[RECORDS FOR PROCESSING — start]

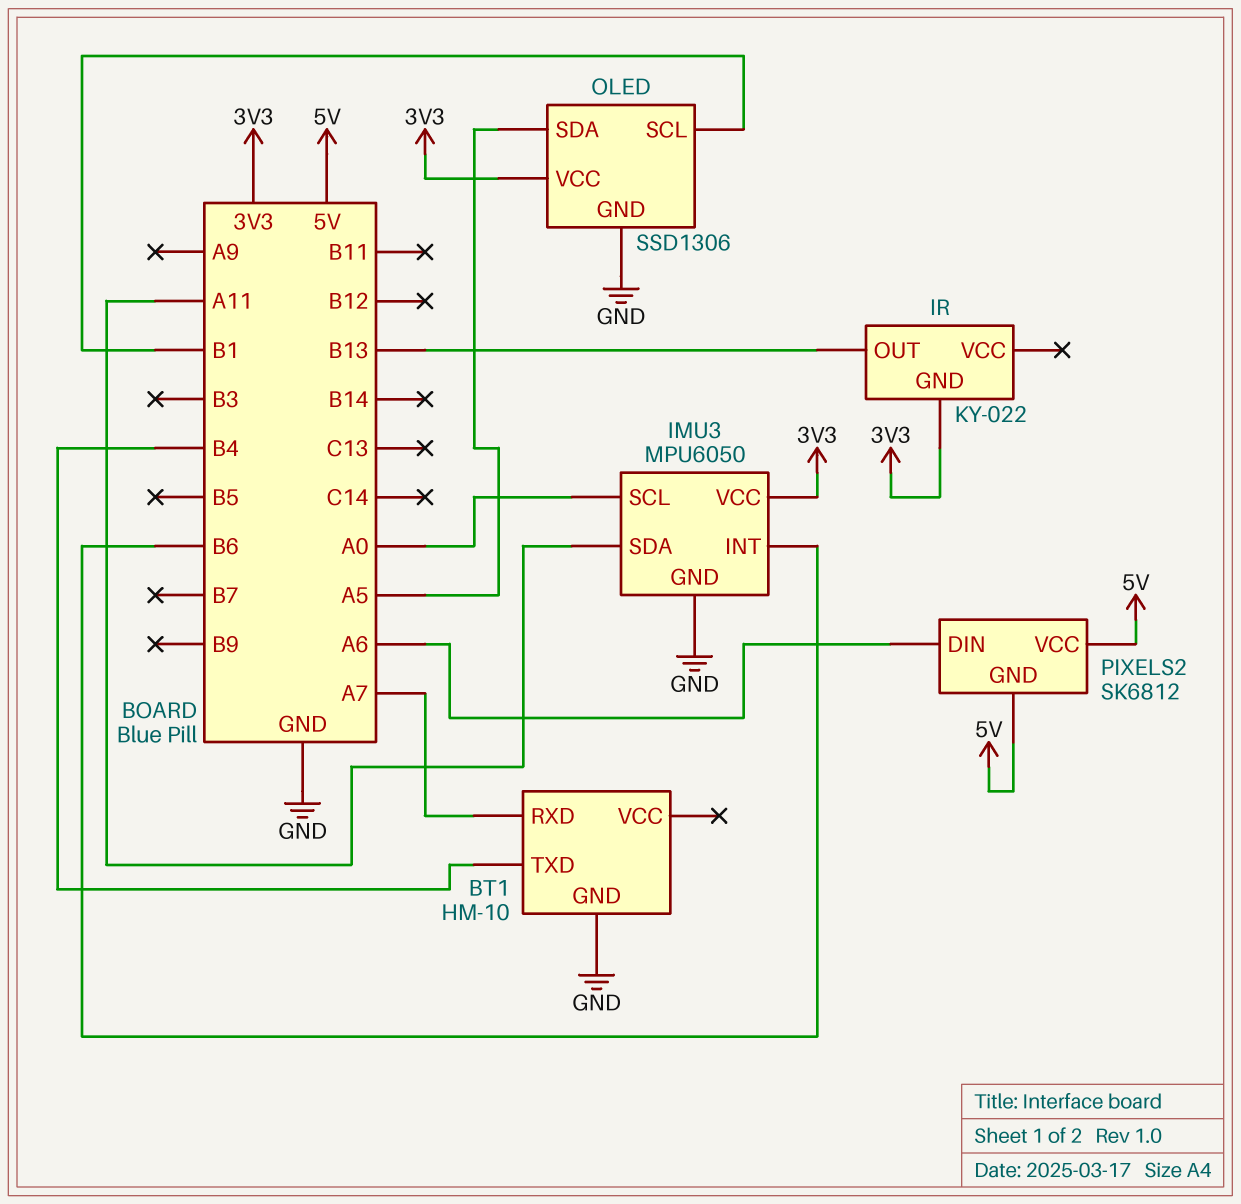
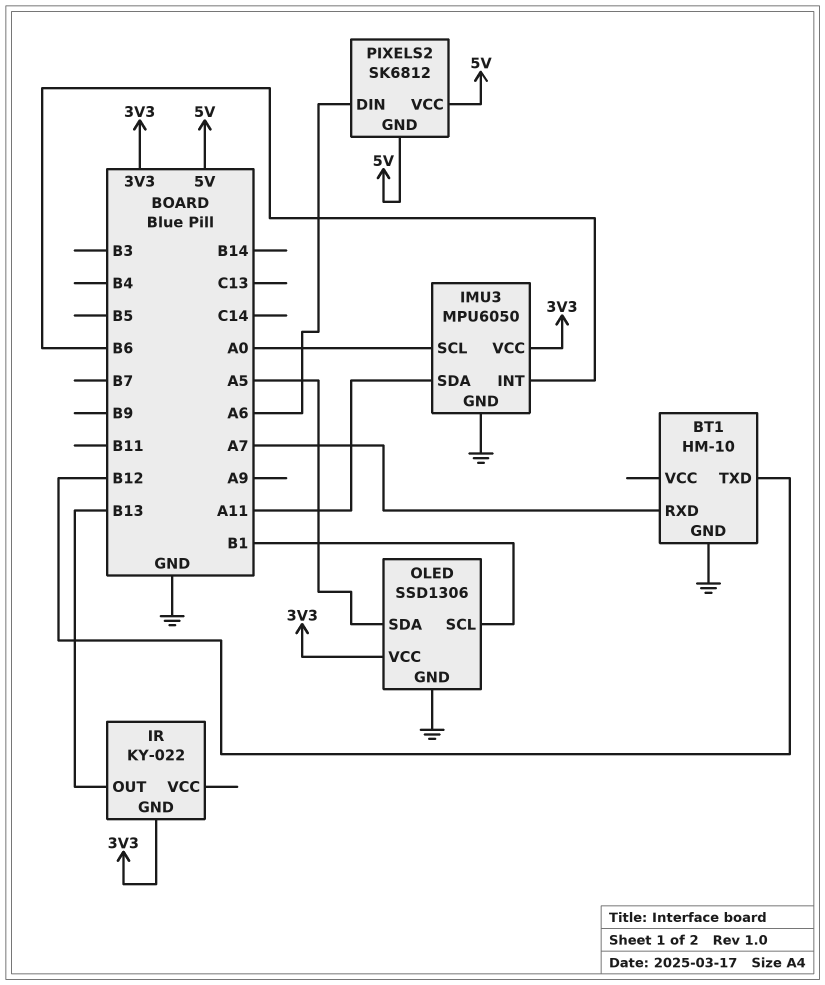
BT1 pin TXD: B4 -> B12

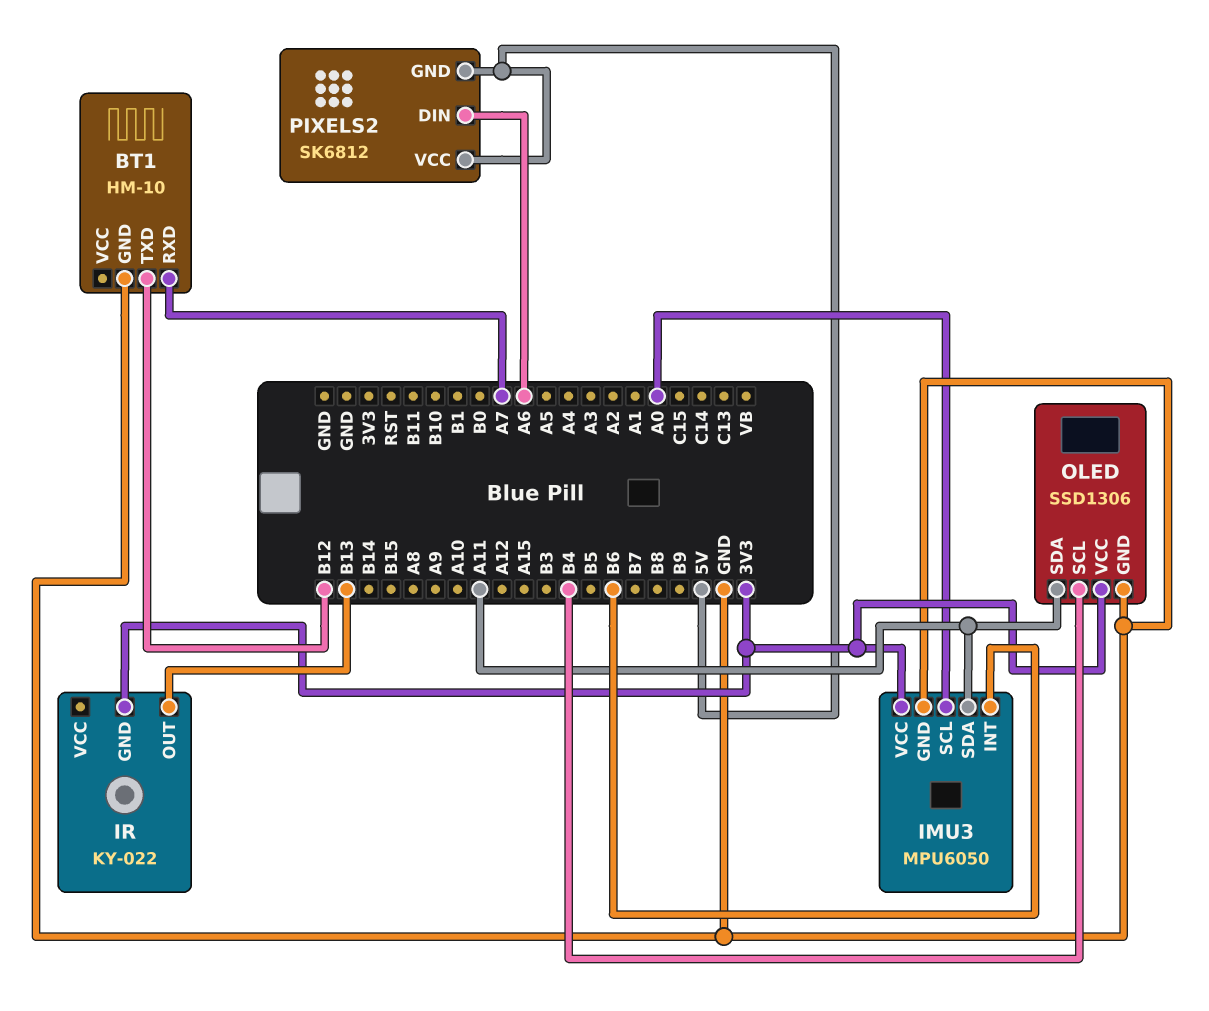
OLED pin SCL: B1 -> B4
OLED pin SDA: A5 -> A11

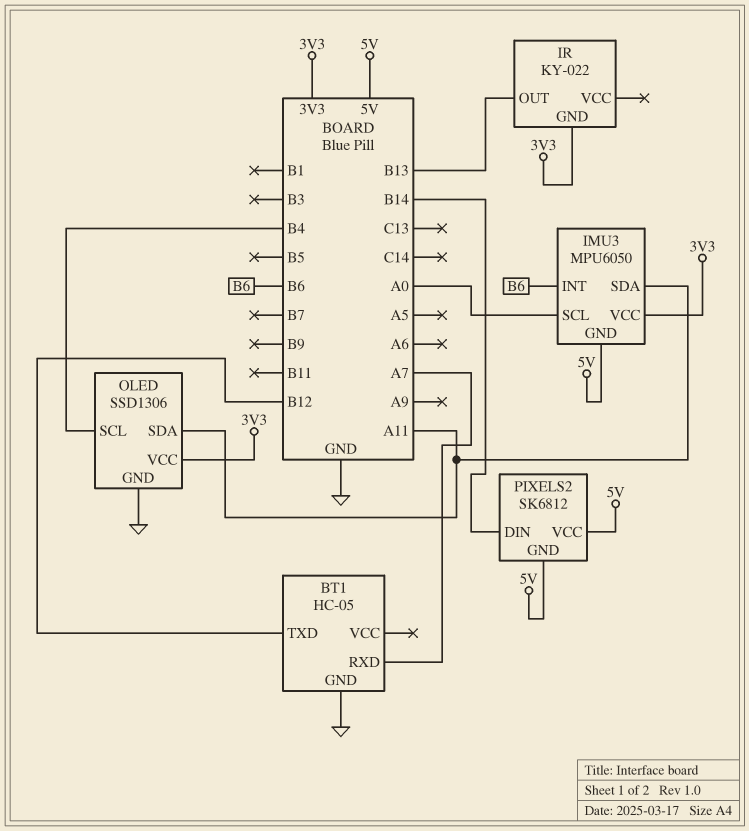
BT1: HM-10 -> HC-05
IMU3 pin GND: GND -> 5V
PIXELS2 pin DIN: A6 -> B14

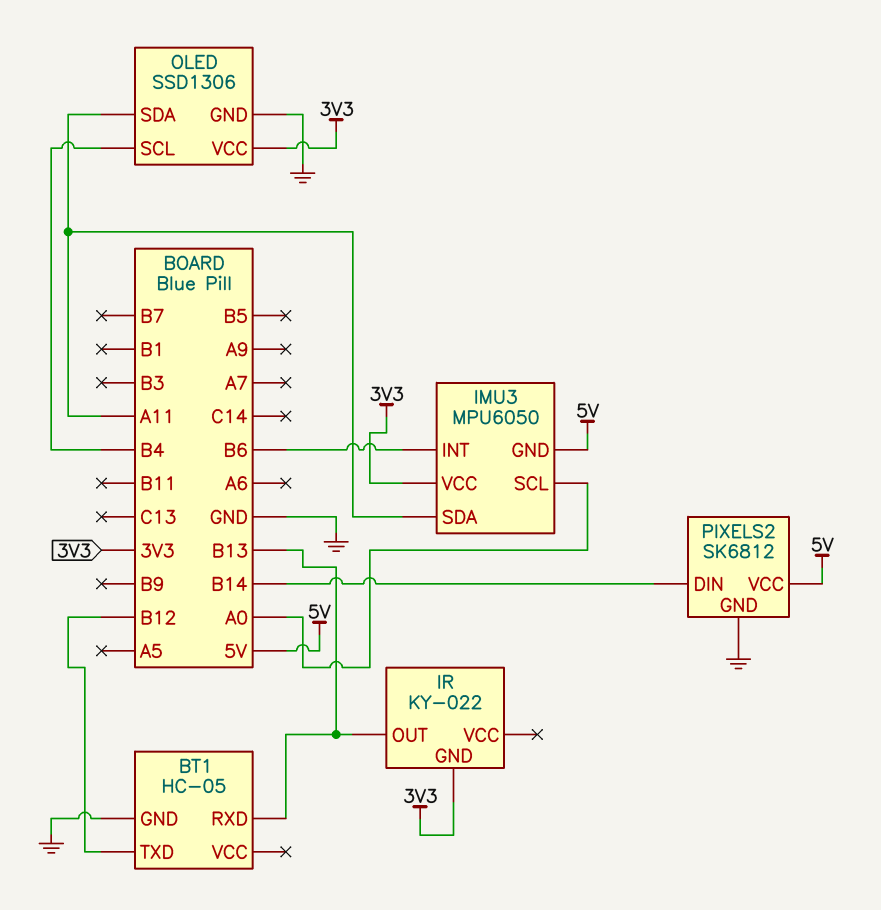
BT1 pin RXD: A7 -> B13
PIXELS2 pin GND: 5V -> GND

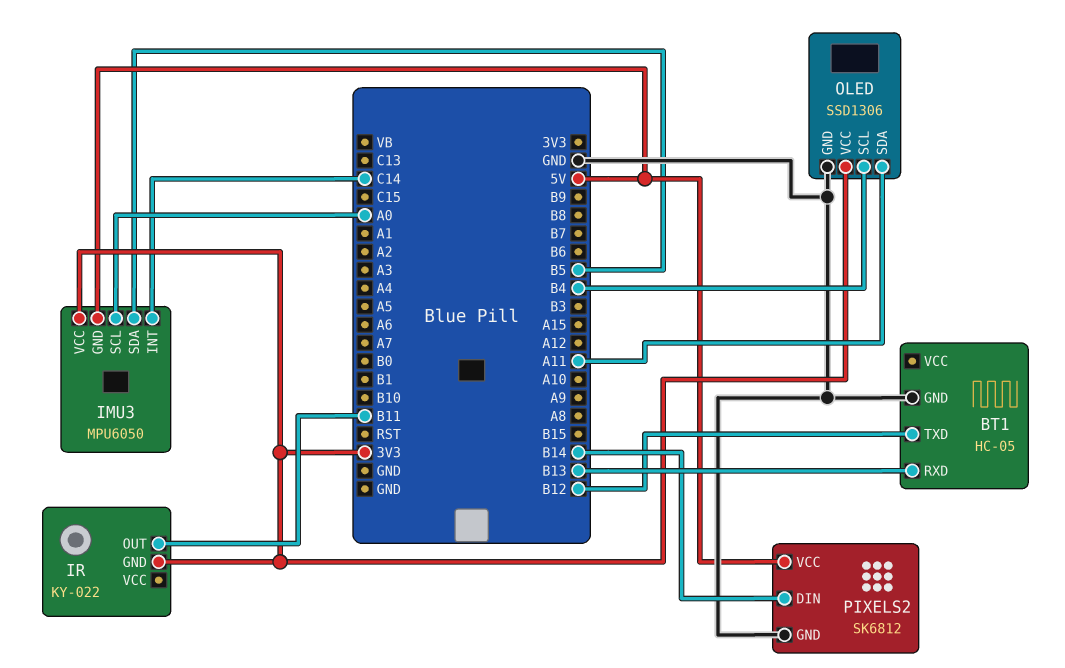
IMU3 pin INT: B6 -> C14
IMU3 pin SDA: A11 -> B5
IR pin OUT: B13 -> B11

[RECORDS FOR PROCESSING — finish]

#### EXERCISE DIRECTIONS
All lines from the line with "PIXELS2 pin GND: 5V -> GND" through the final line of the data, both included, are to be repeated exactly; no other lines and no pictures.

#### ANSWER
PIXELS2 pin GND: 5V -> GND

IMU3 pin INT: B6 -> C14
IMU3 pin SDA: A11 -> B5
IR pin OUT: B13 -> B11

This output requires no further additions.